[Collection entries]
————————

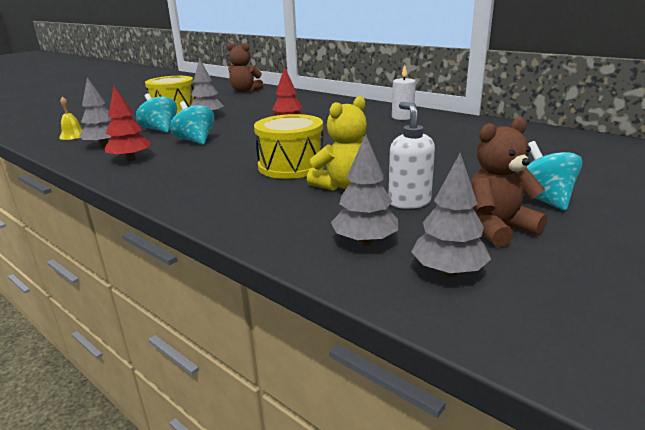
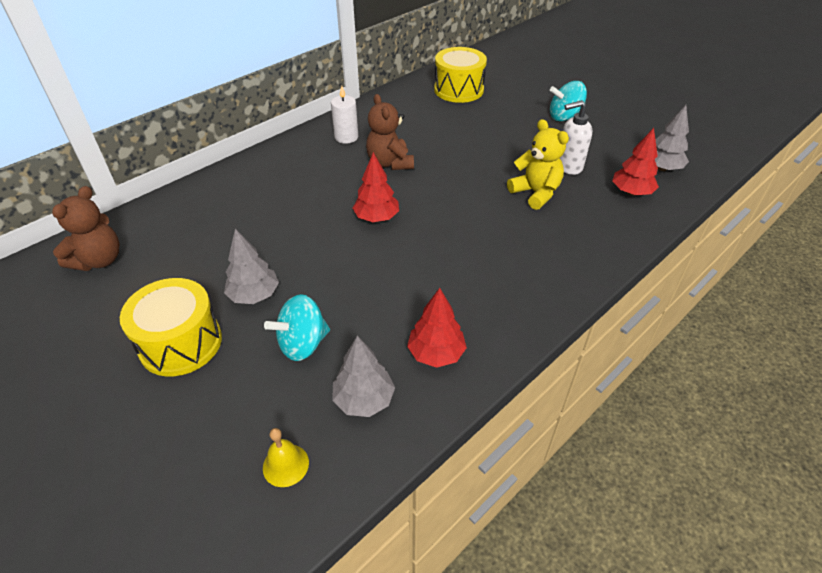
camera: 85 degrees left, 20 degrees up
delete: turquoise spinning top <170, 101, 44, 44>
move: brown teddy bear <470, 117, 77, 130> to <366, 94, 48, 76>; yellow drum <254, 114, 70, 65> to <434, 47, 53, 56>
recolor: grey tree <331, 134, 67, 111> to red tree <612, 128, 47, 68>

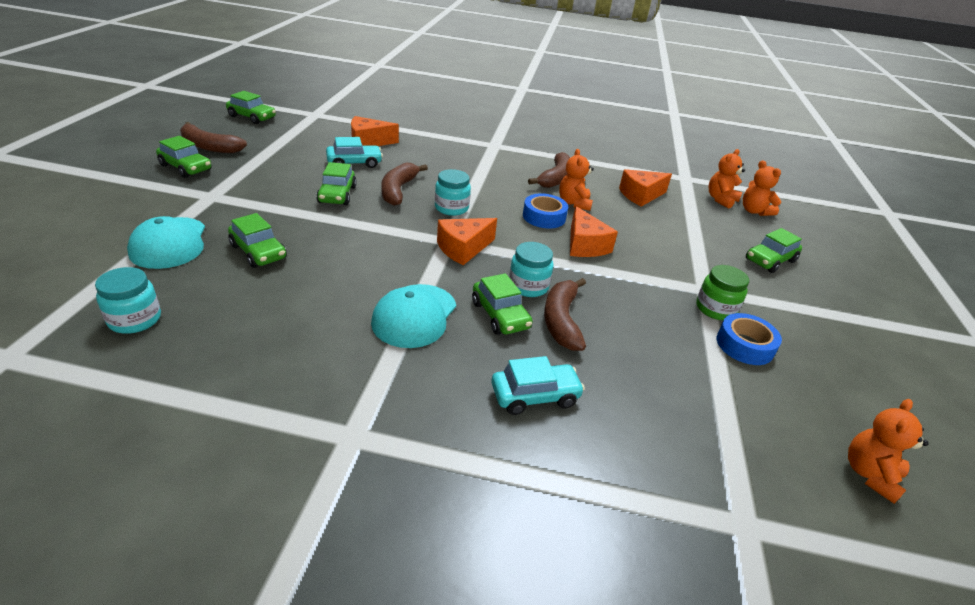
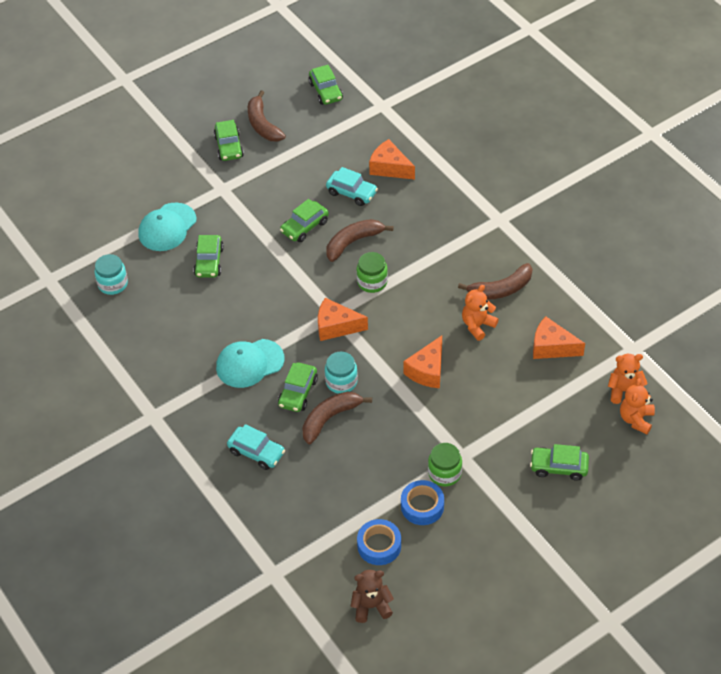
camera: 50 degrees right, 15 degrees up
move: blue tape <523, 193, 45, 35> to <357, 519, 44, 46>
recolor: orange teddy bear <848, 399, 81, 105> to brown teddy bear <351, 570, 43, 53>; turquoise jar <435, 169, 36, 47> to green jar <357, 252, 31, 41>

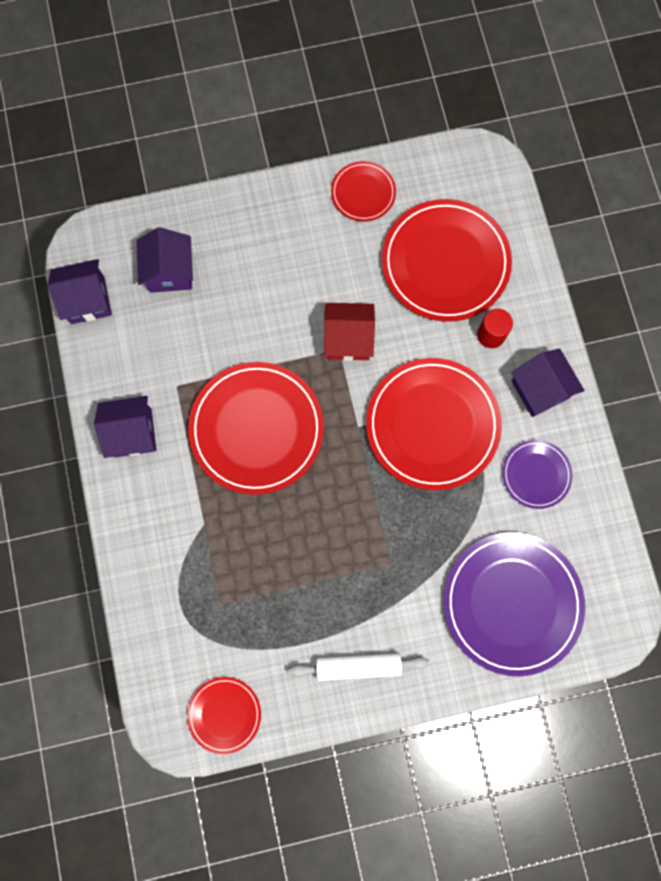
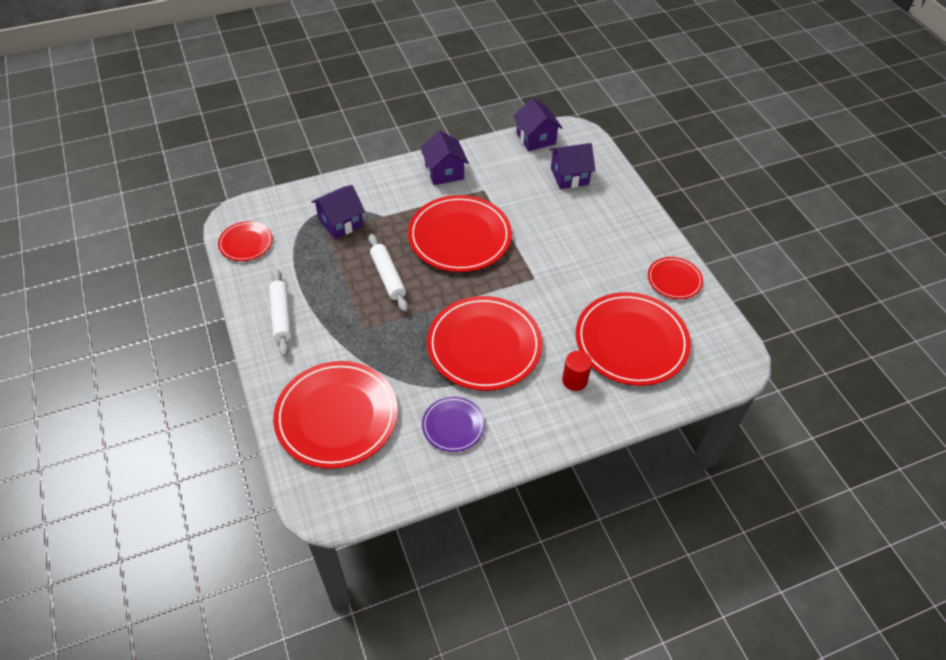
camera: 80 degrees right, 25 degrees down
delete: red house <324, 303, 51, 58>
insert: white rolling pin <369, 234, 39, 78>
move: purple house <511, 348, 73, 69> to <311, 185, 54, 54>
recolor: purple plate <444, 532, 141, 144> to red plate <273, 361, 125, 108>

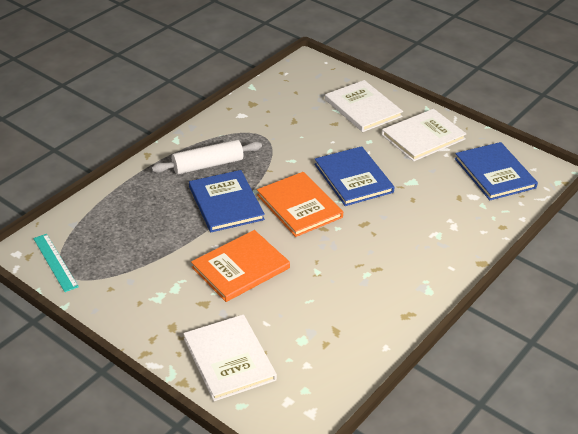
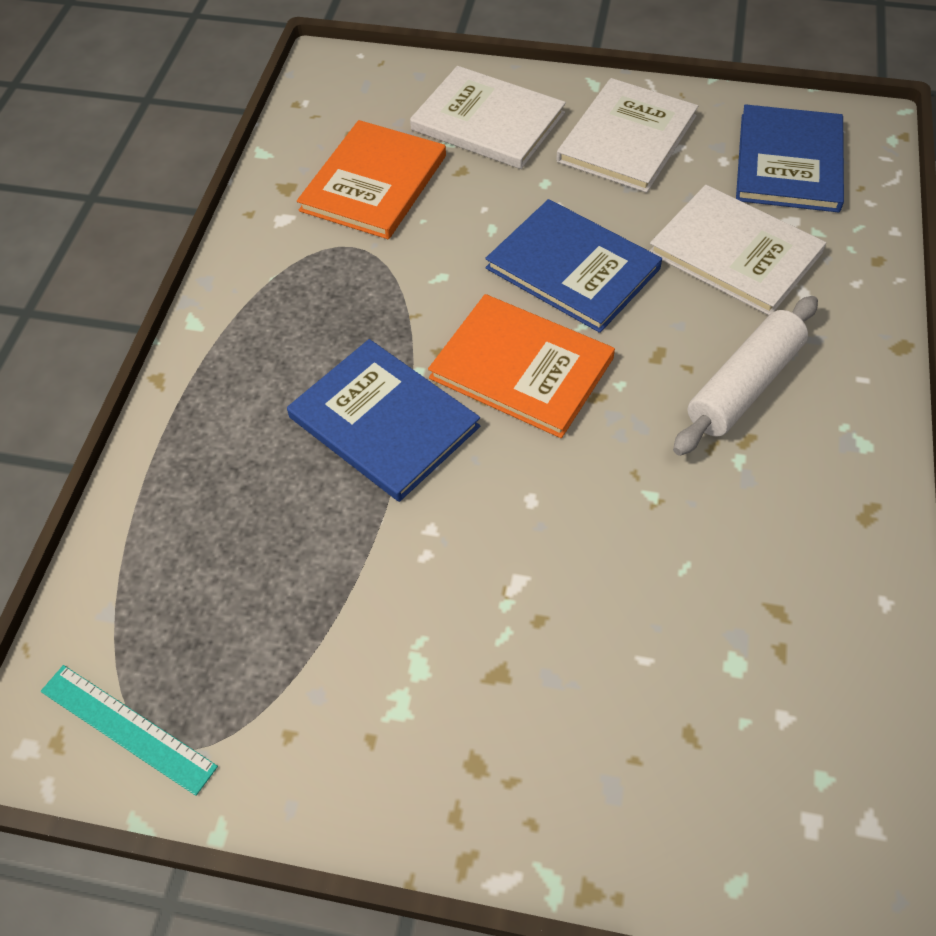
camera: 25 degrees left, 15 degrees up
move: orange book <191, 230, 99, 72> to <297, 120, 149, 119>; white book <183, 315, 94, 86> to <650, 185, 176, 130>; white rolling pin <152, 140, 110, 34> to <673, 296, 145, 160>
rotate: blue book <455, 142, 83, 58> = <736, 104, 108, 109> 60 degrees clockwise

————————

__TASK__
Write out the records above exactly. Begin with the first line, end with the line holding "camera: 80 degrees right, 25 degrees down", and drop the pictures.

__PROBLEM SOLUTION__
camera: 85 degrees left, 20 degrees up
delete: turquoise spinning top <170, 101, 44, 44>
move: brown teddy bear <470, 117, 77, 130> to <366, 94, 48, 76>; yellow drum <254, 114, 70, 65> to <434, 47, 53, 56>
recolor: grey tree <331, 134, 67, 111> to red tree <612, 128, 47, 68>

camera: 50 degrees right, 15 degrees up
move: blue tape <523, 193, 45, 35> to <357, 519, 44, 46>
recolor: orange teddy bear <848, 399, 81, 105> to brown teddy bear <351, 570, 43, 53>; turquoise jar <435, 169, 36, 47> to green jar <357, 252, 31, 41>

camera: 80 degrees right, 25 degrees down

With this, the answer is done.